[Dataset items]
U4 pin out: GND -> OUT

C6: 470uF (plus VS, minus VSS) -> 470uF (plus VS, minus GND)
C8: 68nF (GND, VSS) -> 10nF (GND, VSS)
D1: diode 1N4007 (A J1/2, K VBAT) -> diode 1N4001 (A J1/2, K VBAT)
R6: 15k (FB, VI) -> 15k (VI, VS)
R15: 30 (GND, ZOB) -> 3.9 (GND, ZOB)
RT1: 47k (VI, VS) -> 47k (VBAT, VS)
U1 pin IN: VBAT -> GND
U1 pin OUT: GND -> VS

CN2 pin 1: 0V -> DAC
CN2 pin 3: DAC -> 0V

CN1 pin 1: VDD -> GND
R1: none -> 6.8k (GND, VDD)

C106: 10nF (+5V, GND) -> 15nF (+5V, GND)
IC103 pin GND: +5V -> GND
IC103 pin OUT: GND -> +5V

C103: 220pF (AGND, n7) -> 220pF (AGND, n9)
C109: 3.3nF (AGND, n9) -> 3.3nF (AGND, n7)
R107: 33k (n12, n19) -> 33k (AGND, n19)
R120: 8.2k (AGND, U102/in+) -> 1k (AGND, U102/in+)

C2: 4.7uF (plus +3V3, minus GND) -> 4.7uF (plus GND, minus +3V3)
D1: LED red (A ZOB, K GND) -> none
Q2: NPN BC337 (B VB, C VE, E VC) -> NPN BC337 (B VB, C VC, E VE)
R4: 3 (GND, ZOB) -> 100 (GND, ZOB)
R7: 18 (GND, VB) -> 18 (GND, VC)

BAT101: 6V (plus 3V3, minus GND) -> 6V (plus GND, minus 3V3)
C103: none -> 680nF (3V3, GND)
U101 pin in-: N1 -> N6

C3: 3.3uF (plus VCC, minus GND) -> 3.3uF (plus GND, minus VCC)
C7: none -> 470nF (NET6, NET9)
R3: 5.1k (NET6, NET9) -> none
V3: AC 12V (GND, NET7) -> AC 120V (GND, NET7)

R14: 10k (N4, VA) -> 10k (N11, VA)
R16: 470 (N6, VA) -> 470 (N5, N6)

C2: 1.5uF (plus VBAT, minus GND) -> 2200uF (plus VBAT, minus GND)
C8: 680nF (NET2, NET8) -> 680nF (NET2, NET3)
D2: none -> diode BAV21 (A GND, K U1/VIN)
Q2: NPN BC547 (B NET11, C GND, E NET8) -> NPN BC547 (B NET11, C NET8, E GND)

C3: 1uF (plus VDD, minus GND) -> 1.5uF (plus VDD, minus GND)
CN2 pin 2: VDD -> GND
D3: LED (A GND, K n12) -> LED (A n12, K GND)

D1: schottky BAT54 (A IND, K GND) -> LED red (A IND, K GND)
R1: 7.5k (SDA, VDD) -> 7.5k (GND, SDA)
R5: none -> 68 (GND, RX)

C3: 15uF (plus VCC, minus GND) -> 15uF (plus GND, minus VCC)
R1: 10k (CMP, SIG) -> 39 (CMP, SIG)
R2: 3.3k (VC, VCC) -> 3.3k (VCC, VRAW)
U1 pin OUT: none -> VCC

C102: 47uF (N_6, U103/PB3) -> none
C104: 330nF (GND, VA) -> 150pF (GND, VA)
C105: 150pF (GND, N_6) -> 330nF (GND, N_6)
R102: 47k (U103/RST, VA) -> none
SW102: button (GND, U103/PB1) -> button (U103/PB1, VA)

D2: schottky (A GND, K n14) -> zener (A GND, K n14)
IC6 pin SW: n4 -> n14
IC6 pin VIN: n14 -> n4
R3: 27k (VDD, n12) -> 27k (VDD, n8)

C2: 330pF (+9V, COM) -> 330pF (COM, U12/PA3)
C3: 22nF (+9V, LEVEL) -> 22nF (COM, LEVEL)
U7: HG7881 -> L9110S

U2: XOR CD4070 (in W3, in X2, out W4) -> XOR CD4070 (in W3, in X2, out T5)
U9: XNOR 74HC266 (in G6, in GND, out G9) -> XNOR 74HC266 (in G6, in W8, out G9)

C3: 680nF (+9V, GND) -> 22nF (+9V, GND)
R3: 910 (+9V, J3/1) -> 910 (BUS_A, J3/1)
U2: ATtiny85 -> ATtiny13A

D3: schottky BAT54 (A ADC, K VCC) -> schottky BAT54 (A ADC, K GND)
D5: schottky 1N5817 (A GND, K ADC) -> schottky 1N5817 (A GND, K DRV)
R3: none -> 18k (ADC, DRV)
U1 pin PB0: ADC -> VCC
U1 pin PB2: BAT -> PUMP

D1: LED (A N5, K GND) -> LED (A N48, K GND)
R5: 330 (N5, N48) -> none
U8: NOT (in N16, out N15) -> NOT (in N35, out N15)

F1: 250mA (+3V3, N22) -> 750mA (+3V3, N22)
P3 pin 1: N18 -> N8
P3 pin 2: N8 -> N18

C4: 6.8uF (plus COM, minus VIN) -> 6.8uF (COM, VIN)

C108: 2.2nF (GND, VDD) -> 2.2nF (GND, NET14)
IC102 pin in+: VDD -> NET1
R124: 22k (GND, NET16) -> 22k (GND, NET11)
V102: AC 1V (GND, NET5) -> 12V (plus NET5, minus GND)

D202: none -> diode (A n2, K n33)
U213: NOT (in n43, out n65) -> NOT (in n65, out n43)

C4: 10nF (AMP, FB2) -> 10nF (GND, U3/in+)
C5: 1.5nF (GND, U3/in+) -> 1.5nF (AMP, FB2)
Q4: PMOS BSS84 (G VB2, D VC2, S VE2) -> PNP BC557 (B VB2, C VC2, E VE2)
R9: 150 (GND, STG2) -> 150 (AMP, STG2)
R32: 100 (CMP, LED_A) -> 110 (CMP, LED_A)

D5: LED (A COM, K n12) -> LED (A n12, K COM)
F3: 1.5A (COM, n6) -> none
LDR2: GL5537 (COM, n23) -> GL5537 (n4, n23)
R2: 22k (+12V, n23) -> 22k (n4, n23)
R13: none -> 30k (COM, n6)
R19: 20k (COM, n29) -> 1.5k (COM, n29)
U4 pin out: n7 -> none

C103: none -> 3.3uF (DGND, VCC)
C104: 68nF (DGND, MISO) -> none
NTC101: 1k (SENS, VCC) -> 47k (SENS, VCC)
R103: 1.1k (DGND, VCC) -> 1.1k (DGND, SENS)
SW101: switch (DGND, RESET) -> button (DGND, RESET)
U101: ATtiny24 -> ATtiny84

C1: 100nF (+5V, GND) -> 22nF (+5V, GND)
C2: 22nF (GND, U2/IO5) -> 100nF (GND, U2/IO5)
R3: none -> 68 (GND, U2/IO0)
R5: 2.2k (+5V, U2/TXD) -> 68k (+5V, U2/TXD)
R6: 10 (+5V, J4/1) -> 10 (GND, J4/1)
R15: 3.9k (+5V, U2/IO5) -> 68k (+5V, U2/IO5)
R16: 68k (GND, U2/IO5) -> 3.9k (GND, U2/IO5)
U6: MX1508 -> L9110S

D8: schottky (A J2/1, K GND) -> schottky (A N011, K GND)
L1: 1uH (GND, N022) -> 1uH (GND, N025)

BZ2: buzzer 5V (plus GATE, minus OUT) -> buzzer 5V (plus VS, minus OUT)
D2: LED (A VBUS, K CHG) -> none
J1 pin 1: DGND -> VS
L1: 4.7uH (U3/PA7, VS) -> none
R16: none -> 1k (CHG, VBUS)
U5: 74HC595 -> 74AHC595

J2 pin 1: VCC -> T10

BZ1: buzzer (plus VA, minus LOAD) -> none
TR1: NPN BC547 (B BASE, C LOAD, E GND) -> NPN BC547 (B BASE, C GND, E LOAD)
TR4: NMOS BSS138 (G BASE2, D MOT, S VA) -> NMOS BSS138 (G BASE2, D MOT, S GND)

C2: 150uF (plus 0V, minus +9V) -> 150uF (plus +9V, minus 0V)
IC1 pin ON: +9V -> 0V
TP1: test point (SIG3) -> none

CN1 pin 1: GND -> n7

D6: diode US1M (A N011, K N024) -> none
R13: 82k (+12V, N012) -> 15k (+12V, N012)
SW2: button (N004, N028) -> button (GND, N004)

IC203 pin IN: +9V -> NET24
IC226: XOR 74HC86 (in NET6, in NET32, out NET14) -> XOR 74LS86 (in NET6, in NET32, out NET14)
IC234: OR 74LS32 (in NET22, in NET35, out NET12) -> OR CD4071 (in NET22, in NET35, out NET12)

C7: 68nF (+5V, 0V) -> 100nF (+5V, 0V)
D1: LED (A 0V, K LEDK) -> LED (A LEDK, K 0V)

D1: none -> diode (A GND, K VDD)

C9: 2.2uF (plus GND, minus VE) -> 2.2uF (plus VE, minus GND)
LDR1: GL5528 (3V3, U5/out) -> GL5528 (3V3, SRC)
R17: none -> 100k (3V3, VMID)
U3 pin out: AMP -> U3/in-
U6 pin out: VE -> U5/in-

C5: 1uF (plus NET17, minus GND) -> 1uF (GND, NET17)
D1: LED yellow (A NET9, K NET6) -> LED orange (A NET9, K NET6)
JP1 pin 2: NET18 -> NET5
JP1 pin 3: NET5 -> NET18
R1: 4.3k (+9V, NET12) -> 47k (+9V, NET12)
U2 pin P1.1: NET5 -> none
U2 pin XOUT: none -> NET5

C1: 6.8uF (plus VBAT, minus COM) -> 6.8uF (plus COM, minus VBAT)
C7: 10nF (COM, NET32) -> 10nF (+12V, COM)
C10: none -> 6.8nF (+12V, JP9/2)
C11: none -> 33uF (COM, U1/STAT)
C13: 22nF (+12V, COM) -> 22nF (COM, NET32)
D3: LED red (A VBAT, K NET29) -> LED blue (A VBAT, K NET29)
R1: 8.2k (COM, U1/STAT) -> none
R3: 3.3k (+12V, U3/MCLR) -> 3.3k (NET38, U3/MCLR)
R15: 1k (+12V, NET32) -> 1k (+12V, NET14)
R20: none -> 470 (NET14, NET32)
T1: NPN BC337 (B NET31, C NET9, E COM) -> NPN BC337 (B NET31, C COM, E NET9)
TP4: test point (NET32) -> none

§ WORK ITEM: What is asked for is an exact copy of the lines above from the one containing "R124: 22k (GND, NET16) -> 22k (GND, NET11)" through the one containing "SW101: switch (DGND, RESET)", and only those.

§ REPLY:
R124: 22k (GND, NET16) -> 22k (GND, NET11)
V102: AC 1V (GND, NET5) -> 12V (plus NET5, minus GND)

D202: none -> diode (A n2, K n33)
U213: NOT (in n43, out n65) -> NOT (in n65, out n43)

C4: 10nF (AMP, FB2) -> 10nF (GND, U3/in+)
C5: 1.5nF (GND, U3/in+) -> 1.5nF (AMP, FB2)
Q4: PMOS BSS84 (G VB2, D VC2, S VE2) -> PNP BC557 (B VB2, C VC2, E VE2)
R9: 150 (GND, STG2) -> 150 (AMP, STG2)
R32: 100 (CMP, LED_A) -> 110 (CMP, LED_A)

D5: LED (A COM, K n12) -> LED (A n12, K COM)
F3: 1.5A (COM, n6) -> none
LDR2: GL5537 (COM, n23) -> GL5537 (n4, n23)
R2: 22k (+12V, n23) -> 22k (n4, n23)
R13: none -> 30k (COM, n6)
R19: 20k (COM, n29) -> 1.5k (COM, n29)
U4 pin out: n7 -> none

C103: none -> 3.3uF (DGND, VCC)
C104: 68nF (DGND, MISO) -> none
NTC101: 1k (SENS, VCC) -> 47k (SENS, VCC)
R103: 1.1k (DGND, VCC) -> 1.1k (DGND, SENS)
SW101: switch (DGND, RESET) -> button (DGND, RESET)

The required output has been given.